- Supplied information
——

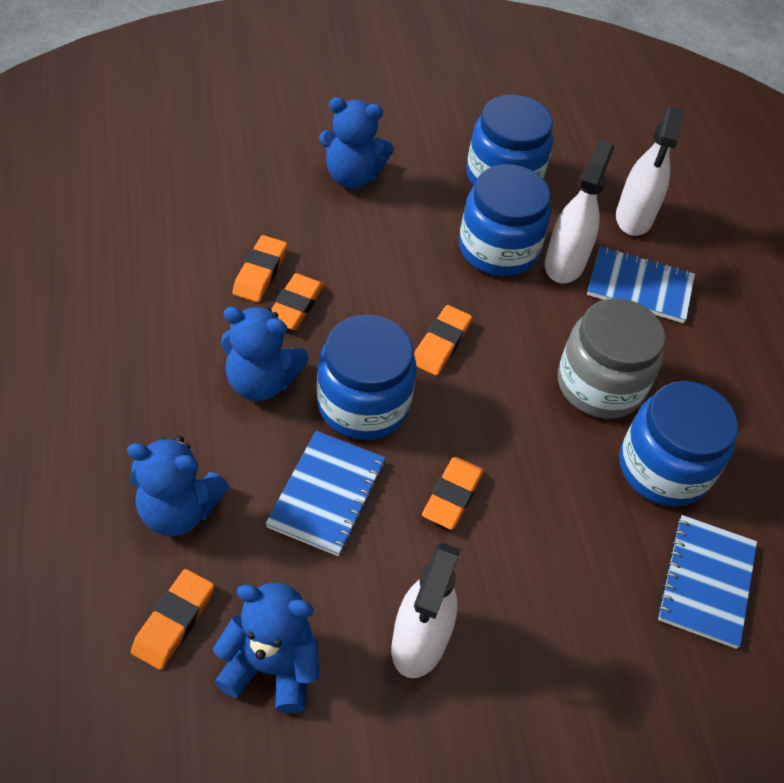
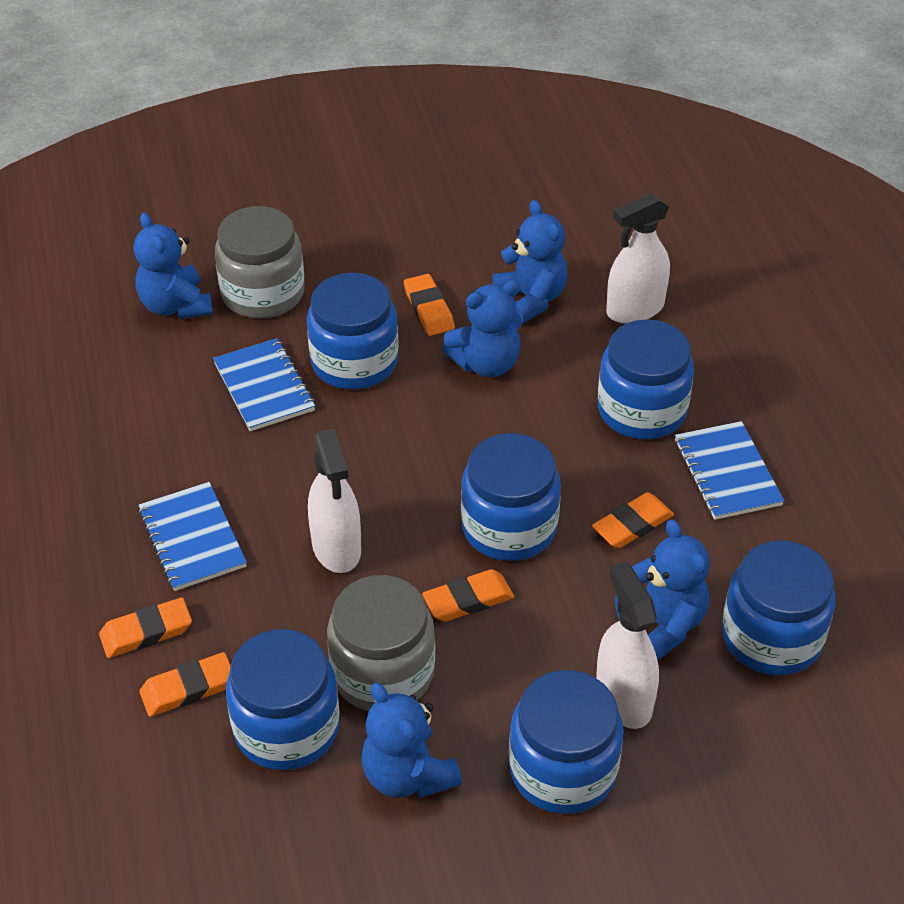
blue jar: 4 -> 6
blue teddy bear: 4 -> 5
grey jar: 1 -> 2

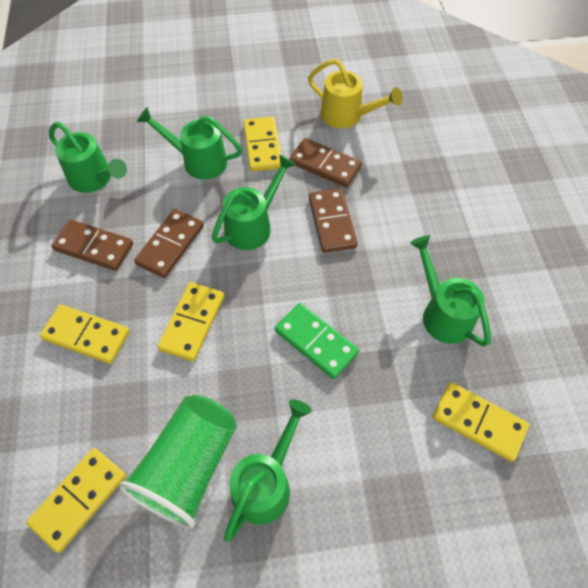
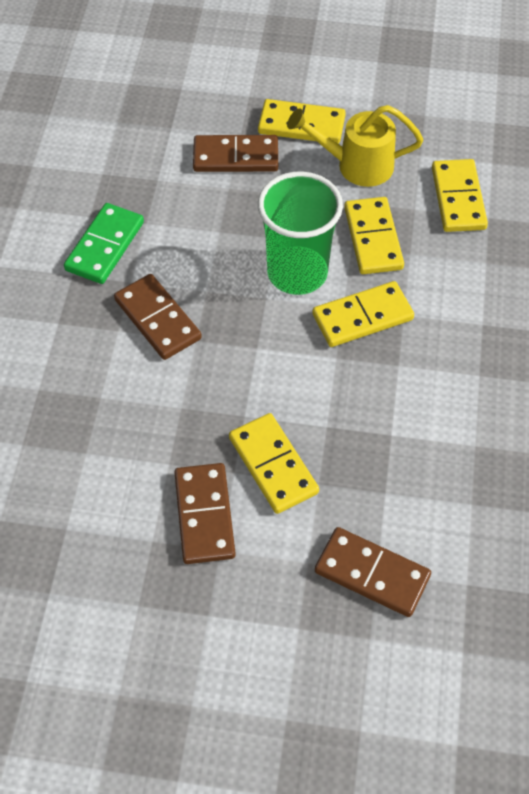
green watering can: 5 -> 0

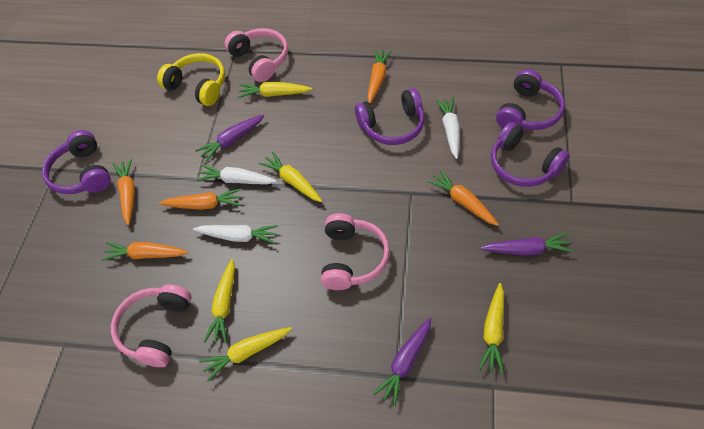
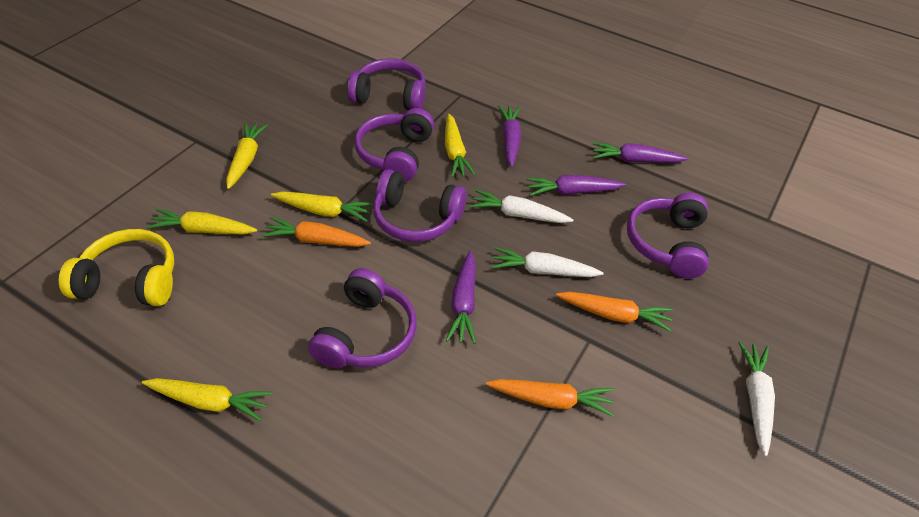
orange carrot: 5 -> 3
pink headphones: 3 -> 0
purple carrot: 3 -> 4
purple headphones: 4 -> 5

——

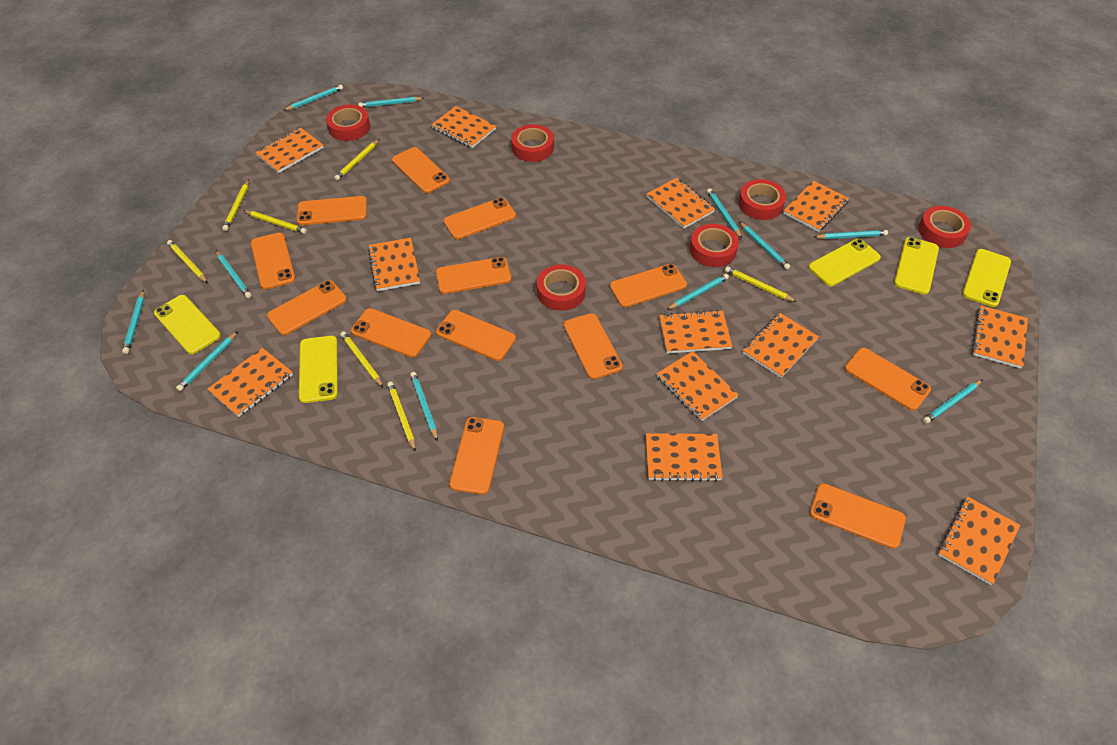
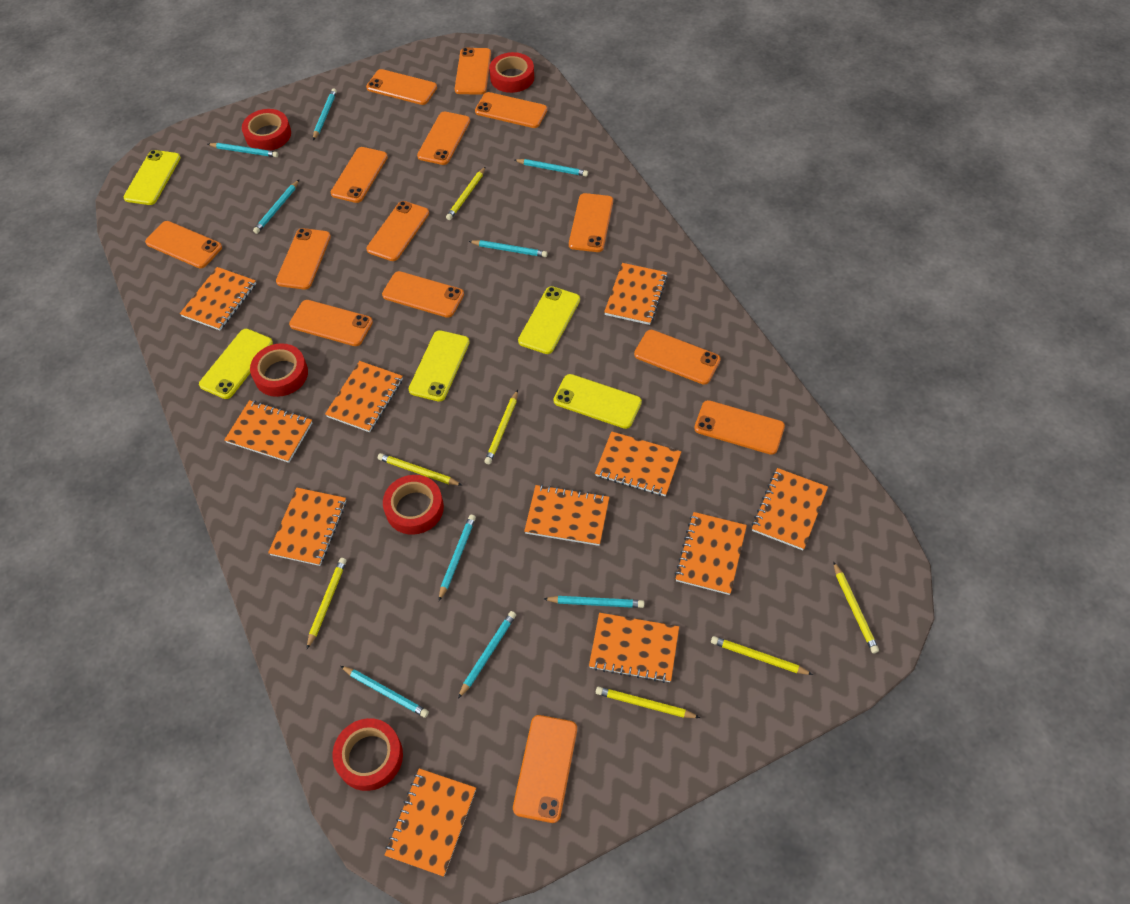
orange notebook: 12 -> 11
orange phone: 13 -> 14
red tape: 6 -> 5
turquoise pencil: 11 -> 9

——

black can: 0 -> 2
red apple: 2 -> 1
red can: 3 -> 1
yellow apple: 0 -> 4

——

- Task directions
Looking at the listing above, which lines run from the one containing "blue jar: 4 -> 6" through the one containing "purple headphones: 4 -> 5"? Print exactly those, ends included, pictures excluded.

- Response area
blue jar: 4 -> 6
blue teddy bear: 4 -> 5
grey jar: 1 -> 2

green watering can: 5 -> 0

orange carrot: 5 -> 3
pink headphones: 3 -> 0
purple carrot: 3 -> 4
purple headphones: 4 -> 5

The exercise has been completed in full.